Content revision data
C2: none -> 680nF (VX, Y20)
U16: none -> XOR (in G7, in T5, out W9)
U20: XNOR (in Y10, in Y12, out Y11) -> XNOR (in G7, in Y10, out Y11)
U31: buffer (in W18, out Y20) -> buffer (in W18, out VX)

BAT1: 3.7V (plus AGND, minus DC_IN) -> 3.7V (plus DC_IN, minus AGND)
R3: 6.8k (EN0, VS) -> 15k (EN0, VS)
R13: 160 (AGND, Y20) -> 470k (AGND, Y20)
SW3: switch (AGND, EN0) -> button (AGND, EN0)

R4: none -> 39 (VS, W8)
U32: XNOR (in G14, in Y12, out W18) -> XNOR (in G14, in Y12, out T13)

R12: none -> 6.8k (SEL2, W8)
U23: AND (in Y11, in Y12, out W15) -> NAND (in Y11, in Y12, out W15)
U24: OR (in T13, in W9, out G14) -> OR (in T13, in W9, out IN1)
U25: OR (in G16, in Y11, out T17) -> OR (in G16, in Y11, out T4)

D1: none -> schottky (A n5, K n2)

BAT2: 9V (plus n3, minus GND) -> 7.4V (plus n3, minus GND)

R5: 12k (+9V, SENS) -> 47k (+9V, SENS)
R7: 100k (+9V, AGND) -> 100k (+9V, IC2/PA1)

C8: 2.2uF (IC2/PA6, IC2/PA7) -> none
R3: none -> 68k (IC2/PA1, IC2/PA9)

* **WHAT TO DO**
Count every line of the entries that includes "minus", and say the number alone.

* **WRITTEN SOLUTION**
2